=== Your goal ===
Extract the lines beginning at the one that holds "R14: none -> 1.5k (GND, W2)" and ending at the final line of the material below, keeping them exact and leaving out all pictures.

=== Data provided ===
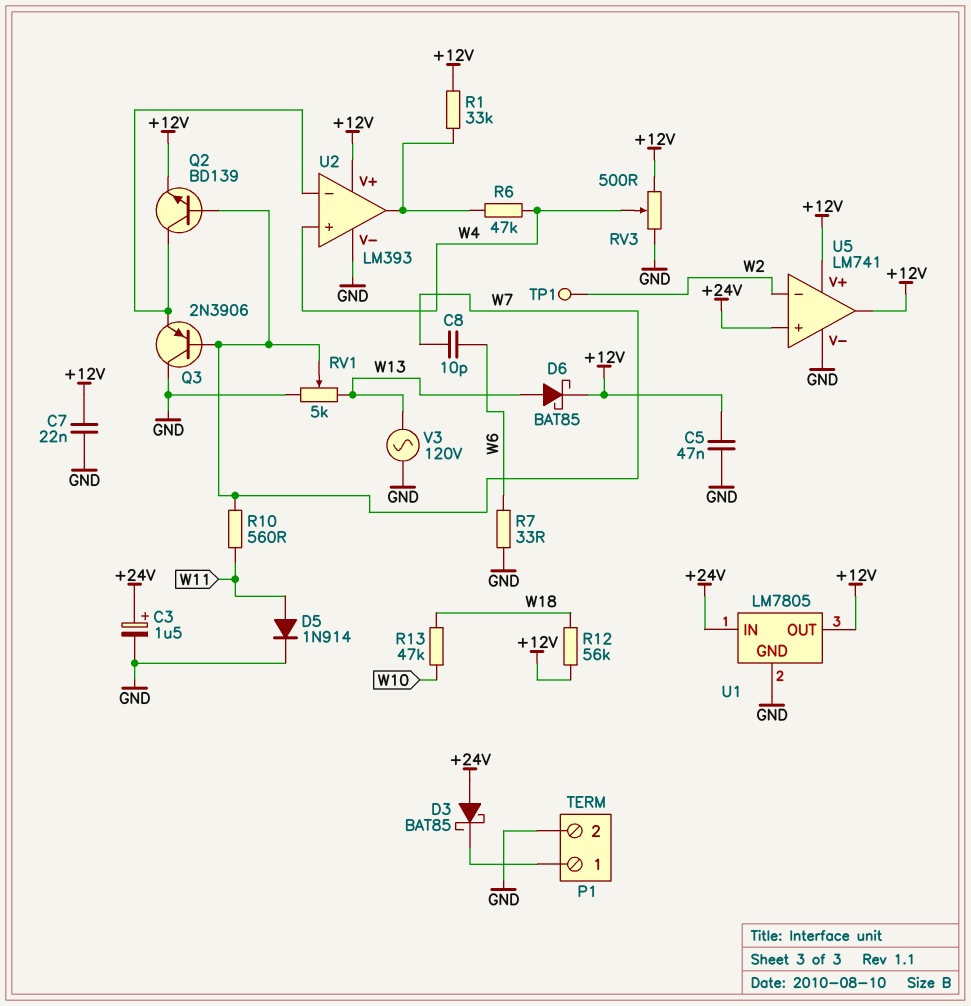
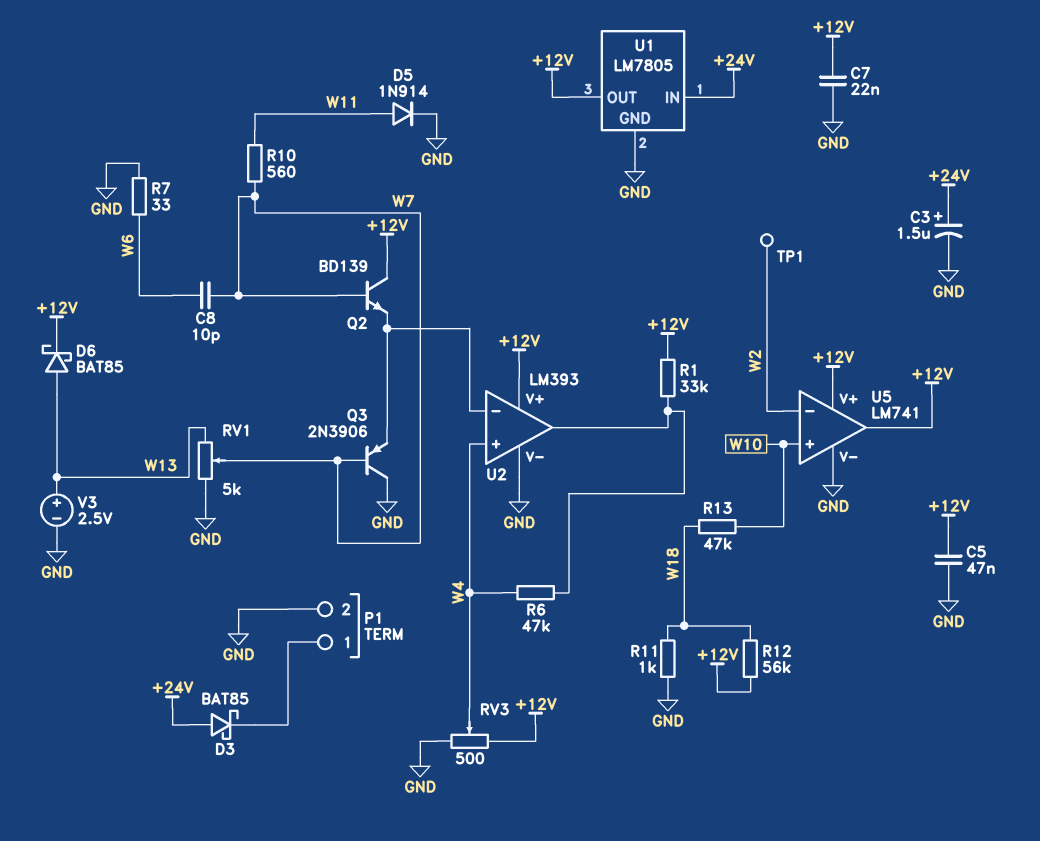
Q2: NPN BD139 (B W7, C U2/in-, E +12V) -> NPN BD139 (B W7, C +12V, E U2/in-)
R11: none -> 1k (GND, W18)
U5 pin in+: +24V -> W10
V3: AC 120V (GND, W13) -> 2.5V (plus W13, minus GND)

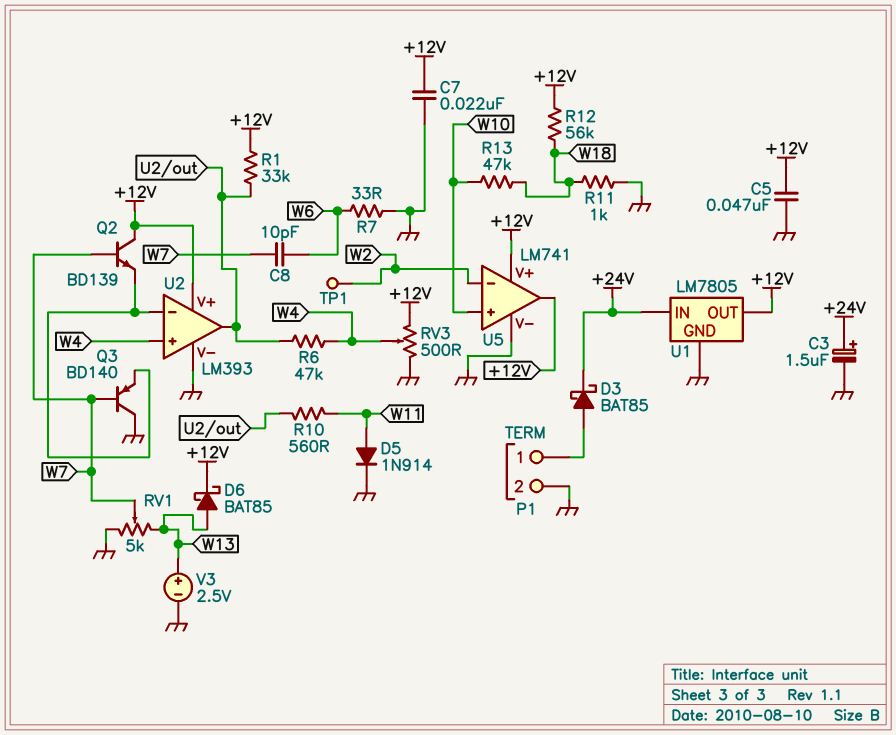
D3: schottky BAT85 (A +24V, K P1/1) -> schottky BAT85 (A P1/1, K +24V)
Q3: PNP 2N3906 (B W7, C GND, E U2/in-) -> PNP BD140 (B W7, C GND, E U2/in-)
R10: 560 (W7, W11) -> 560 (U2/out, W11)

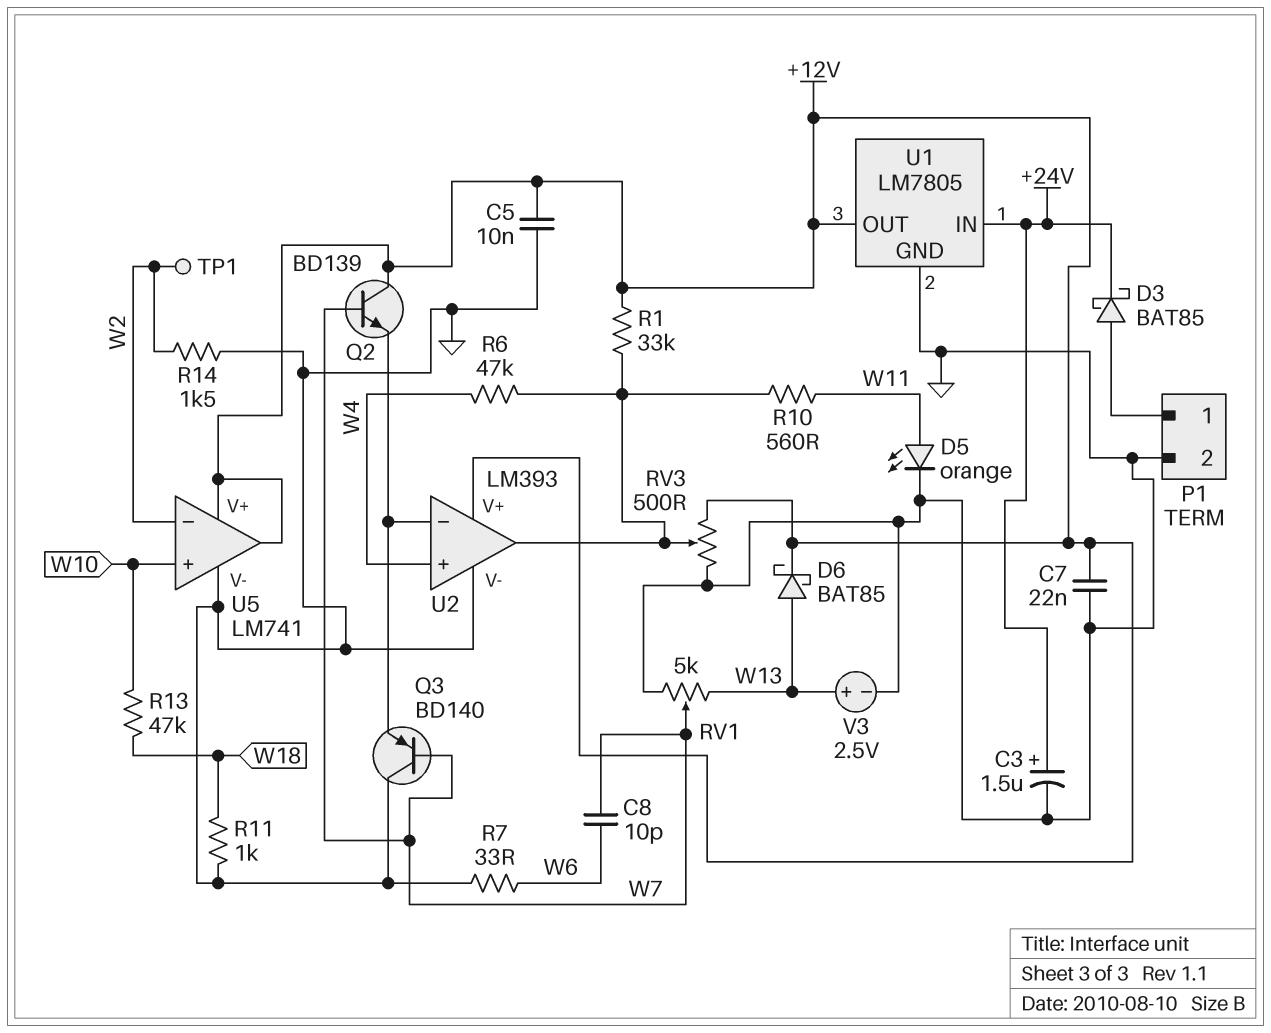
C5: 47nF (+12V, GND) -> 10nF (+12V, GND)
D5: diode 1N914 (A W11, K GND) -> LED orange (A W11, K GND)
R12: 56k (+12V, W18) -> none
R14: none -> 1.5k (GND, W2)
RV3: 500 (+12V, GND, wiper W4) -> 500 (+12V, GND, wiper U2/out)

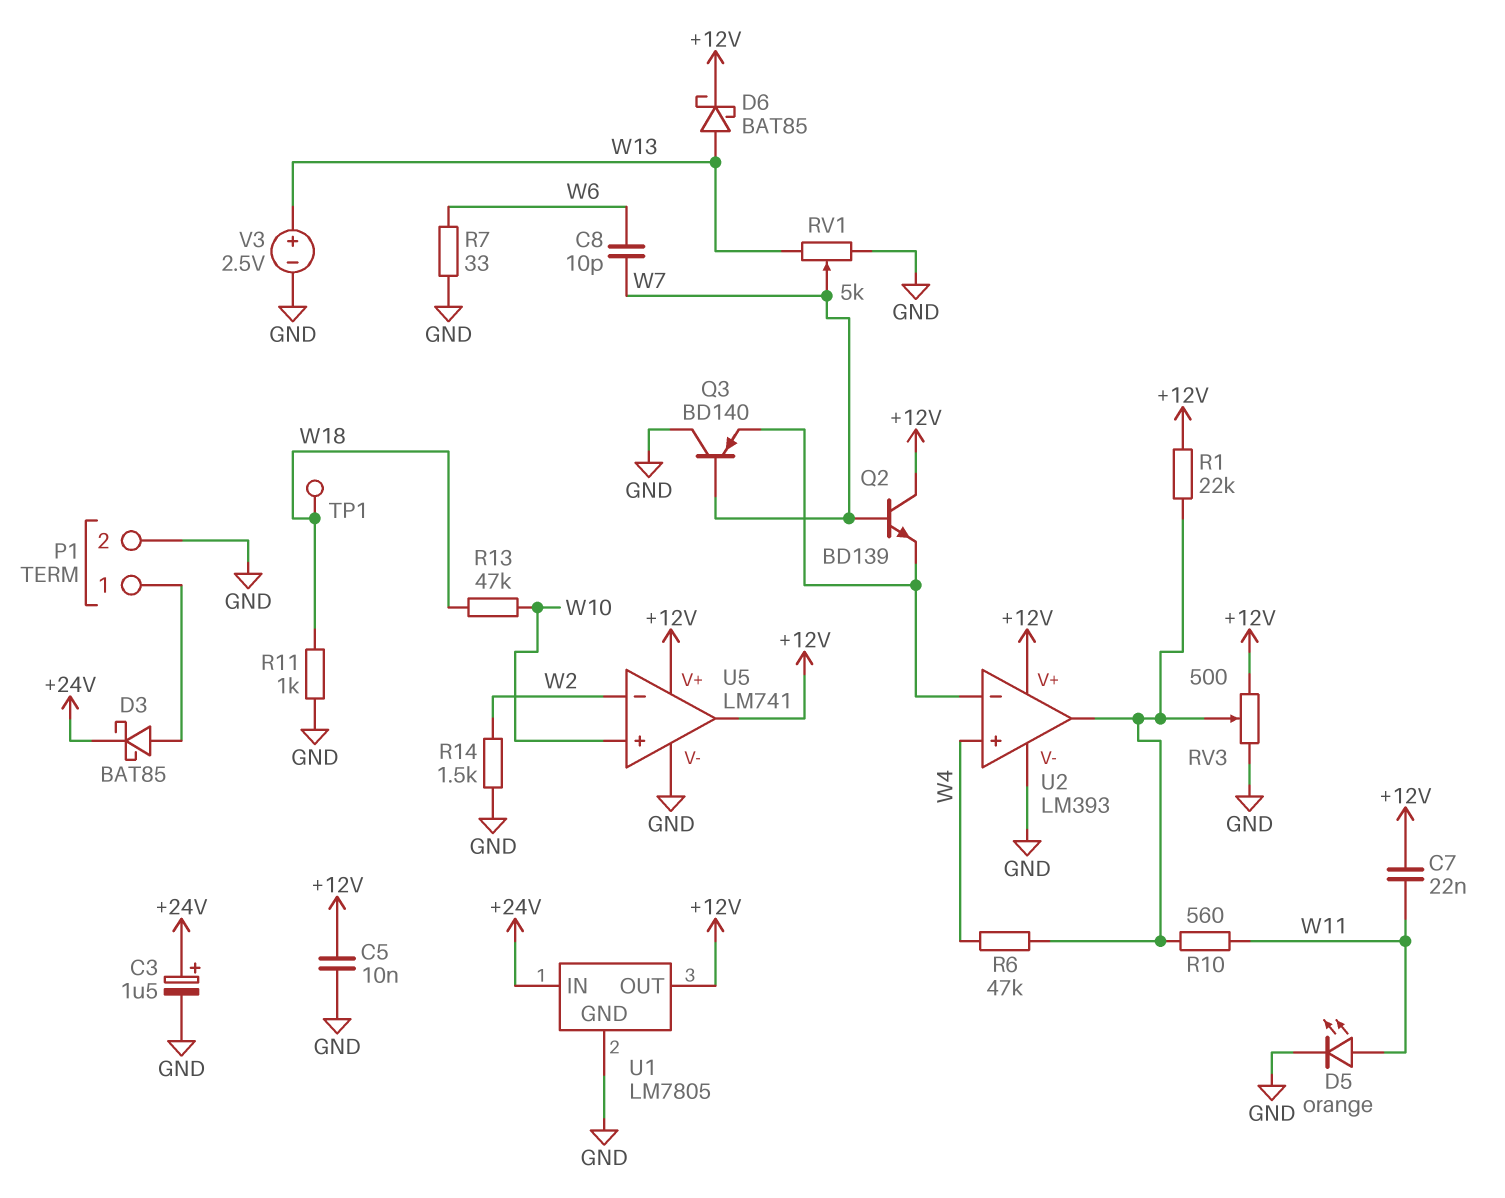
C7: 22nF (+12V, GND) -> 22nF (+12V, W11)
R1: 33k (+12V, U2/out) -> 22k (+12V, U2/out)
TP1: test point (W2) -> test point (W18)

=== Answer to this task ===
R14: none -> 1.5k (GND, W2)
RV3: 500 (+12V, GND, wiper W4) -> 500 (+12V, GND, wiper U2/out)

C7: 22nF (+12V, GND) -> 22nF (+12V, W11)
R1: 33k (+12V, U2/out) -> 22k (+12V, U2/out)
TP1: test point (W2) -> test point (W18)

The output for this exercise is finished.